(Extracted data entries)
************

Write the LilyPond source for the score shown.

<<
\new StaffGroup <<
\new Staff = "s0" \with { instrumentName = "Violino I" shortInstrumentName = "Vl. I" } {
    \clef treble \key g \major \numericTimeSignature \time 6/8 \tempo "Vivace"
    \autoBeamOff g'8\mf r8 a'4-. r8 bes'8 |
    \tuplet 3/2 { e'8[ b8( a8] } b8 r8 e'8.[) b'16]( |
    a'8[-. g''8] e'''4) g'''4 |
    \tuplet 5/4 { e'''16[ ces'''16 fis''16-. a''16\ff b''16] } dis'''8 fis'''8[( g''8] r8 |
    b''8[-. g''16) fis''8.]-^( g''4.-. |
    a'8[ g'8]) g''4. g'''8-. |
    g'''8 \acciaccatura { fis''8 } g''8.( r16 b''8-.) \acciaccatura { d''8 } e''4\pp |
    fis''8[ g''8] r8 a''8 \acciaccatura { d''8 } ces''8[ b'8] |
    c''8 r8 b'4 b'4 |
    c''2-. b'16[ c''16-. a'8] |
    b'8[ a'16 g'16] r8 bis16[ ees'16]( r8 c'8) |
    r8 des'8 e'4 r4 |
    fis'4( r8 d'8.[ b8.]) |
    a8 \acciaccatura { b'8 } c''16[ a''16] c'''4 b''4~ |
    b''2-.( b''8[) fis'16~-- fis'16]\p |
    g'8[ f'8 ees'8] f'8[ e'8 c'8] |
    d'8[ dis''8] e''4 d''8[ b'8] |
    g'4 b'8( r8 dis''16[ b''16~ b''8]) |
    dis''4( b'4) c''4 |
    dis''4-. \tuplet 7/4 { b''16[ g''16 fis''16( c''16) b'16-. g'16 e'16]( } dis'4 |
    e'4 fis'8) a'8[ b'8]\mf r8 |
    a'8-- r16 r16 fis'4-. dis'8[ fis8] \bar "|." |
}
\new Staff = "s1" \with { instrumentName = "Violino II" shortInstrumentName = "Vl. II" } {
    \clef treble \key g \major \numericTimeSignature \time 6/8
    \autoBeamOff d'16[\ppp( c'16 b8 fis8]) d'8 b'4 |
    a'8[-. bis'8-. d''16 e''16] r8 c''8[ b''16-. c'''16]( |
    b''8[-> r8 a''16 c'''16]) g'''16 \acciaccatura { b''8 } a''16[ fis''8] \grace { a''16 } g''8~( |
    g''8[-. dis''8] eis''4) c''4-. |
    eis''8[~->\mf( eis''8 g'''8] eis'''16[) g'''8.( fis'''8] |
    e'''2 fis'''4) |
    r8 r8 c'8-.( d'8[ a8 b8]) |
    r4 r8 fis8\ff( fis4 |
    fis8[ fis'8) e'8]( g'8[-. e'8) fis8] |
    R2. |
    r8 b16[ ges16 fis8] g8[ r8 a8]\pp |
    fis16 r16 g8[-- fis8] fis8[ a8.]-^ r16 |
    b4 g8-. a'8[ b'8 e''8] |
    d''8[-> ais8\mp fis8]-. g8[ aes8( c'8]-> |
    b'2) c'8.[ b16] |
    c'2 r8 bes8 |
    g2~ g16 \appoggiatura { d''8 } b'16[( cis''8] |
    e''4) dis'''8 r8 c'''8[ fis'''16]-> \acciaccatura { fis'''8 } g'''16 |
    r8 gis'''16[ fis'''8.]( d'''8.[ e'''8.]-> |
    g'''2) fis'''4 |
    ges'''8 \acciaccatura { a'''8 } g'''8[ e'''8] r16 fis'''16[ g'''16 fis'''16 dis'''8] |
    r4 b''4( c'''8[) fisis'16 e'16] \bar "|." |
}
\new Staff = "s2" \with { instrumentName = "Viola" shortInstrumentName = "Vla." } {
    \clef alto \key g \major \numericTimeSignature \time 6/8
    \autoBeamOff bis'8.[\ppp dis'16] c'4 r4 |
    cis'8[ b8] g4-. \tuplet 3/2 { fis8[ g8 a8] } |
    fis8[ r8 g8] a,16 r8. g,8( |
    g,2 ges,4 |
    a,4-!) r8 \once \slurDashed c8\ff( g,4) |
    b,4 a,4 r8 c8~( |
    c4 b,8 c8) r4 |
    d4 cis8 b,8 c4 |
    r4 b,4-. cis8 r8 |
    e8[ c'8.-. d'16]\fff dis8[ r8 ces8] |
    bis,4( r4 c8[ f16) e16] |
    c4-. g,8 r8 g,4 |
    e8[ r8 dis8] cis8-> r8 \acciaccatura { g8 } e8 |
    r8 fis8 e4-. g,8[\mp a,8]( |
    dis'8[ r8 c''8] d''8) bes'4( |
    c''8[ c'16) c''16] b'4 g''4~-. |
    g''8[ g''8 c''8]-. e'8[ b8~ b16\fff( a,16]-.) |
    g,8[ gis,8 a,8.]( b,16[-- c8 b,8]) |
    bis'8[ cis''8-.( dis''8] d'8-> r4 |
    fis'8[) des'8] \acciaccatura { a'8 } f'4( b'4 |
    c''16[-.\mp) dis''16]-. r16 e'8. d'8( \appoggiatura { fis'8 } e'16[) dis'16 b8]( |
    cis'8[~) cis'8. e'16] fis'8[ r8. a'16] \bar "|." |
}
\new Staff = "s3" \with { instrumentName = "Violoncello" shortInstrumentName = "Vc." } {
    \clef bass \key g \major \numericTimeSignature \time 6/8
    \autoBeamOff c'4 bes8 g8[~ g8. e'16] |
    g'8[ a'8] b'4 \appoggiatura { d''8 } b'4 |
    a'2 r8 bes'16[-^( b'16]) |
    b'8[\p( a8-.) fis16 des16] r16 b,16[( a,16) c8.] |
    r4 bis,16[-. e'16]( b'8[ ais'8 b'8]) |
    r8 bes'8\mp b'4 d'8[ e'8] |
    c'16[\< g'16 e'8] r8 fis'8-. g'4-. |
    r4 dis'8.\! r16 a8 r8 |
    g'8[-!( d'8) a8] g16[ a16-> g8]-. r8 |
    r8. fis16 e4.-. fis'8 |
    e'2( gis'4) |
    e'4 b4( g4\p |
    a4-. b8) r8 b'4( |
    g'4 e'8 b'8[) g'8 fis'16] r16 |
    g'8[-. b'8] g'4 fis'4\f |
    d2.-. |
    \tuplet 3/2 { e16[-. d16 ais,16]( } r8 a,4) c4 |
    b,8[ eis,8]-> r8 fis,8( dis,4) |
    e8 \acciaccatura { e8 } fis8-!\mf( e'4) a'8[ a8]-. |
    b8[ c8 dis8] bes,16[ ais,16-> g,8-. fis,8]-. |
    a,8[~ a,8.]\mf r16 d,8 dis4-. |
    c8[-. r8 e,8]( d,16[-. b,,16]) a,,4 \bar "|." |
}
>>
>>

************

Task instructions: Find every line in the records above that contains the string "appoggiatura", matching case, and copy each of those lines.

Correct answer:
    g2~ g16 \appoggiatura { d''8 } b'16[( cis''8] |
    c''16[-.\mp) dis''16]-. r16 e'8. d'8( \appoggiatura { fis'8 } e'16[) dis'16 b8]( |
    g'8[ a'8] b'4 \appoggiatura { d''8 } b'4 |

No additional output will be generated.